#### Material for the task:
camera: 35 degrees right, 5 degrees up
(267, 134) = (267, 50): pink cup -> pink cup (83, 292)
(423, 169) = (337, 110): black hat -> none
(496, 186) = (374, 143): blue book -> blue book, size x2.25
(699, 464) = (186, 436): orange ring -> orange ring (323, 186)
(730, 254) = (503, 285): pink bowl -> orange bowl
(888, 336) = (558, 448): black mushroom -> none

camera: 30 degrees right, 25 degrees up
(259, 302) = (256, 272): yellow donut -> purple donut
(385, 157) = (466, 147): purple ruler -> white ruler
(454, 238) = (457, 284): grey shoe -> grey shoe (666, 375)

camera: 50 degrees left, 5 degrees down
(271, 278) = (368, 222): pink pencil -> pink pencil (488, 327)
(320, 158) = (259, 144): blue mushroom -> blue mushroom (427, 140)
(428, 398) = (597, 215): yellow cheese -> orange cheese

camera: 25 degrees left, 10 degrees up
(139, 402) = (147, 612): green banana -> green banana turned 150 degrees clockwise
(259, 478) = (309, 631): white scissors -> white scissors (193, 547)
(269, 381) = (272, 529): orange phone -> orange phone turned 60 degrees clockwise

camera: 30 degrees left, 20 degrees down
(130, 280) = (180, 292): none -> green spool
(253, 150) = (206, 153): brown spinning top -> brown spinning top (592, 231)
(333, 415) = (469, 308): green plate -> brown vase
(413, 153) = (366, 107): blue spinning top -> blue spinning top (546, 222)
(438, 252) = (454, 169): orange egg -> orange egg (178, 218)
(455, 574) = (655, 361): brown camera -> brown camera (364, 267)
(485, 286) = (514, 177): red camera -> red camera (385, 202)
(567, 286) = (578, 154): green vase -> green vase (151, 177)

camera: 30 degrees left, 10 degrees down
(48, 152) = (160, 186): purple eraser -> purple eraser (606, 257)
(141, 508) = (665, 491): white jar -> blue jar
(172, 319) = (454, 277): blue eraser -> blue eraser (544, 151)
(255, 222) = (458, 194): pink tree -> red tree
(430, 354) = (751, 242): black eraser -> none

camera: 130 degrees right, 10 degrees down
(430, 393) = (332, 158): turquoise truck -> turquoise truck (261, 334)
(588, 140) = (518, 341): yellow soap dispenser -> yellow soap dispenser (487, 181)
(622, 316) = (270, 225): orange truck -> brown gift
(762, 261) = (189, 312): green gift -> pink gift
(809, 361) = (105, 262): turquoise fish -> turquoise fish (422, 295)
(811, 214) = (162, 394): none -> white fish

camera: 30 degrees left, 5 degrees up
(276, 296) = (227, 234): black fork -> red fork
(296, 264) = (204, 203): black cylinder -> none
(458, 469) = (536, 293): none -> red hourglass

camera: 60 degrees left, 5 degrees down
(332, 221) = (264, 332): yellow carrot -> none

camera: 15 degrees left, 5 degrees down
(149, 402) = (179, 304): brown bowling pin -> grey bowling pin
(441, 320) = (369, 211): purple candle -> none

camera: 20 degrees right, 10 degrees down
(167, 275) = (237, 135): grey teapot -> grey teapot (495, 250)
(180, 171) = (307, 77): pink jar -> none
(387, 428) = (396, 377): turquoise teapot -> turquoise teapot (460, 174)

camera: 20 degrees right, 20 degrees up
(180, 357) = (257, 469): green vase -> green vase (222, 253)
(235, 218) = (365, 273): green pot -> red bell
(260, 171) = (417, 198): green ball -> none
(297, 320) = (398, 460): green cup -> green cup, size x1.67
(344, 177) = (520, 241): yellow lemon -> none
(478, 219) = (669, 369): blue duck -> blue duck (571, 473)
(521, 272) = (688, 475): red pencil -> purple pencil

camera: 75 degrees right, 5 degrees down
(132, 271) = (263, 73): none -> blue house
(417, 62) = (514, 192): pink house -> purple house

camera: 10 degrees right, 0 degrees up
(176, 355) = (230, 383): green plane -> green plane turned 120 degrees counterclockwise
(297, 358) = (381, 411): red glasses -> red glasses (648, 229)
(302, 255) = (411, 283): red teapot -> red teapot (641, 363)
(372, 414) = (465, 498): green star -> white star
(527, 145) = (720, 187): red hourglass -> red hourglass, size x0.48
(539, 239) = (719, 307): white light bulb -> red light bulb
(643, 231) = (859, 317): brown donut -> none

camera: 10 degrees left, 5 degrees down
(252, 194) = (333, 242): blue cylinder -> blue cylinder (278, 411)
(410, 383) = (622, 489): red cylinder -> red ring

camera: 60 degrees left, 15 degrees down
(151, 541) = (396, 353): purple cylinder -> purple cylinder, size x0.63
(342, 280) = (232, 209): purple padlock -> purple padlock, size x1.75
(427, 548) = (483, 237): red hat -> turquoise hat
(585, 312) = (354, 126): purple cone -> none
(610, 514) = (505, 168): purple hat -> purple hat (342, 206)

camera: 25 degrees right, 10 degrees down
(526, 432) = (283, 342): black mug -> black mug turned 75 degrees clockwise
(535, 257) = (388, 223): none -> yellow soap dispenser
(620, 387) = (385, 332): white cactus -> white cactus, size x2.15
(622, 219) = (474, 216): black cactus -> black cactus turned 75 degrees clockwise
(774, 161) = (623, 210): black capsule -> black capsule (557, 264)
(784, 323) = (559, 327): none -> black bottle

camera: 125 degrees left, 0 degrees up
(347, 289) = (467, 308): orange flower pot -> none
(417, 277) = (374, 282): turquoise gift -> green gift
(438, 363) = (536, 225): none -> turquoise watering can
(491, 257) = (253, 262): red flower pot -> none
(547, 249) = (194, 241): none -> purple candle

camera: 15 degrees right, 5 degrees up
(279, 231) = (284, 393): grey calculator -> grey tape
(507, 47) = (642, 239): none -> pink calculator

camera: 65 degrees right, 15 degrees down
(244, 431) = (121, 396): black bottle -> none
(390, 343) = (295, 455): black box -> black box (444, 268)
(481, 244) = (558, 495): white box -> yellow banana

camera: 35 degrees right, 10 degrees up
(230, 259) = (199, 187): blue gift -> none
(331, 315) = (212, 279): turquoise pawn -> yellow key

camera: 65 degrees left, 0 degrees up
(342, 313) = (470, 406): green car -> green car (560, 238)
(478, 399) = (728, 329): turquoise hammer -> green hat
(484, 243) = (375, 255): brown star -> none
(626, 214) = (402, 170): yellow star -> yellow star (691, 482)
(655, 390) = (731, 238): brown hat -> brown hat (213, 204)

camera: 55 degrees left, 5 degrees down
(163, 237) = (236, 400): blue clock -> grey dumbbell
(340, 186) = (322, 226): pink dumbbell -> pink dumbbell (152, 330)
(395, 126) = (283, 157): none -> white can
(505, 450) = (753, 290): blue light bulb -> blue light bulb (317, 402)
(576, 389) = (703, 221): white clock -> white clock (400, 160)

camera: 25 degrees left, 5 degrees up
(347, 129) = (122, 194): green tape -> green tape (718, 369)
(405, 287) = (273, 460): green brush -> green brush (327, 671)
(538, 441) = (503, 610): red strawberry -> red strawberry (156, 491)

#### Task:
Retype all the data, keeping every character the same.

#### Result for this exercise:
camera: 35 degrees right, 5 degrees up
(267, 134) = (267, 50): pink cup -> pink cup (83, 292)
(423, 169) = (337, 110): black hat -> none
(496, 186) = (374, 143): blue book -> blue book, size x2.25
(699, 464) = (186, 436): orange ring -> orange ring (323, 186)
(730, 254) = (503, 285): pink bowl -> orange bowl
(888, 336) = (558, 448): black mushroom -> none

camera: 30 degrees right, 25 degrees up
(259, 302) = (256, 272): yellow donut -> purple donut
(385, 157) = (466, 147): purple ruler -> white ruler
(454, 238) = (457, 284): grey shoe -> grey shoe (666, 375)

camera: 50 degrees left, 5 degrees down
(271, 278) = (368, 222): pink pencil -> pink pencil (488, 327)
(320, 158) = (259, 144): blue mushroom -> blue mushroom (427, 140)
(428, 398) = (597, 215): yellow cheese -> orange cheese

camera: 25 degrees left, 10 degrees up
(139, 402) = (147, 612): green banana -> green banana turned 150 degrees clockwise
(259, 478) = (309, 631): white scissors -> white scissors (193, 547)
(269, 381) = (272, 529): orange phone -> orange phone turned 60 degrees clockwise

camera: 30 degrees left, 20 degrees down
(130, 280) = (180, 292): none -> green spool
(253, 150) = (206, 153): brown spinning top -> brown spinning top (592, 231)
(333, 415) = (469, 308): green plate -> brown vase
(413, 153) = (366, 107): blue spinning top -> blue spinning top (546, 222)
(438, 252) = (454, 169): orange egg -> orange egg (178, 218)
(455, 574) = (655, 361): brown camera -> brown camera (364, 267)
(485, 286) = (514, 177): red camera -> red camera (385, 202)
(567, 286) = (578, 154): green vase -> green vase (151, 177)

camera: 30 degrees left, 10 degrees down
(48, 152) = (160, 186): purple eraser -> purple eraser (606, 257)
(141, 508) = (665, 491): white jar -> blue jar
(172, 319) = (454, 277): blue eraser -> blue eraser (544, 151)
(255, 222) = (458, 194): pink tree -> red tree
(430, 354) = (751, 242): black eraser -> none

camera: 130 degrees right, 10 degrees down
(430, 393) = (332, 158): turquoise truck -> turquoise truck (261, 334)
(588, 140) = (518, 341): yellow soap dispenser -> yellow soap dispenser (487, 181)
(622, 316) = (270, 225): orange truck -> brown gift
(762, 261) = (189, 312): green gift -> pink gift
(809, 361) = (105, 262): turquoise fish -> turquoise fish (422, 295)
(811, 214) = (162, 394): none -> white fish

camera: 30 degrees left, 5 degrees up
(276, 296) = (227, 234): black fork -> red fork
(296, 264) = (204, 203): black cylinder -> none
(458, 469) = (536, 293): none -> red hourglass

camera: 60 degrees left, 5 degrees down
(332, 221) = (264, 332): yellow carrot -> none

camera: 15 degrees left, 5 degrees down
(149, 402) = (179, 304): brown bowling pin -> grey bowling pin
(441, 320) = (369, 211): purple candle -> none

camera: 20 degrees right, 10 degrees down
(167, 275) = (237, 135): grey teapot -> grey teapot (495, 250)
(180, 171) = (307, 77): pink jar -> none
(387, 428) = (396, 377): turquoise teapot -> turquoise teapot (460, 174)

camera: 20 degrees right, 20 degrees up
(180, 357) = (257, 469): green vase -> green vase (222, 253)
(235, 218) = (365, 273): green pot -> red bell
(260, 171) = (417, 198): green ball -> none
(297, 320) = (398, 460): green cup -> green cup, size x1.67
(344, 177) = (520, 241): yellow lemon -> none
(478, 219) = (669, 369): blue duck -> blue duck (571, 473)
(521, 272) = (688, 475): red pencil -> purple pencil

camera: 75 degrees right, 5 degrees down
(132, 271) = (263, 73): none -> blue house
(417, 62) = (514, 192): pink house -> purple house

camera: 10 degrees right, 0 degrees up
(176, 355) = (230, 383): green plane -> green plane turned 120 degrees counterclockwise
(297, 358) = (381, 411): red glasses -> red glasses (648, 229)
(302, 255) = (411, 283): red teapot -> red teapot (641, 363)
(372, 414) = (465, 498): green star -> white star
(527, 145) = (720, 187): red hourglass -> red hourglass, size x0.48
(539, 239) = (719, 307): white light bulb -> red light bulb
(643, 231) = (859, 317): brown donut -> none

camera: 10 degrees left, 5 degrees down
(252, 194) = (333, 242): blue cylinder -> blue cylinder (278, 411)
(410, 383) = (622, 489): red cylinder -> red ring

camera: 60 degrees left, 15 degrees down
(151, 541) = (396, 353): purple cylinder -> purple cylinder, size x0.63
(342, 280) = (232, 209): purple padlock -> purple padlock, size x1.75
(427, 548) = (483, 237): red hat -> turquoise hat
(585, 312) = (354, 126): purple cone -> none
(610, 514) = (505, 168): purple hat -> purple hat (342, 206)

camera: 25 degrees right, 10 degrees down
(526, 432) = (283, 342): black mug -> black mug turned 75 degrees clockwise
(535, 257) = (388, 223): none -> yellow soap dispenser
(620, 387) = (385, 332): white cactus -> white cactus, size x2.15
(622, 219) = (474, 216): black cactus -> black cactus turned 75 degrees clockwise
(774, 161) = (623, 210): black capsule -> black capsule (557, 264)
(784, 323) = (559, 327): none -> black bottle

camera: 125 degrees left, 0 degrees up
(347, 289) = (467, 308): orange flower pot -> none
(417, 277) = (374, 282): turquoise gift -> green gift
(438, 363) = (536, 225): none -> turquoise watering can
(491, 257) = (253, 262): red flower pot -> none
(547, 249) = (194, 241): none -> purple candle

camera: 15 degrees right, 5 degrees up
(279, 231) = (284, 393): grey calculator -> grey tape
(507, 47) = (642, 239): none -> pink calculator

camera: 65 degrees right, 15 degrees down
(244, 431) = (121, 396): black bottle -> none
(390, 343) = (295, 455): black box -> black box (444, 268)
(481, 244) = (558, 495): white box -> yellow banana

camera: 35 degrees right, 10 degrees up
(230, 259) = (199, 187): blue gift -> none
(331, 315) = (212, 279): turquoise pawn -> yellow key

camera: 65 degrees left, 0 degrees up
(342, 313) = (470, 406): green car -> green car (560, 238)
(478, 399) = (728, 329): turquoise hammer -> green hat
(484, 243) = (375, 255): brown star -> none
(626, 214) = (402, 170): yellow star -> yellow star (691, 482)
(655, 390) = (731, 238): brown hat -> brown hat (213, 204)

camera: 55 degrees left, 5 degrees down
(163, 237) = (236, 400): blue clock -> grey dumbbell
(340, 186) = (322, 226): pink dumbbell -> pink dumbbell (152, 330)
(395, 126) = (283, 157): none -> white can
(505, 450) = (753, 290): blue light bulb -> blue light bulb (317, 402)
(576, 389) = (703, 221): white clock -> white clock (400, 160)

camera: 25 degrees left, 5 degrees up
(347, 129) = (122, 194): green tape -> green tape (718, 369)
(405, 287) = (273, 460): green brush -> green brush (327, 671)
(538, 441) = (503, 610): red strawberry -> red strawberry (156, 491)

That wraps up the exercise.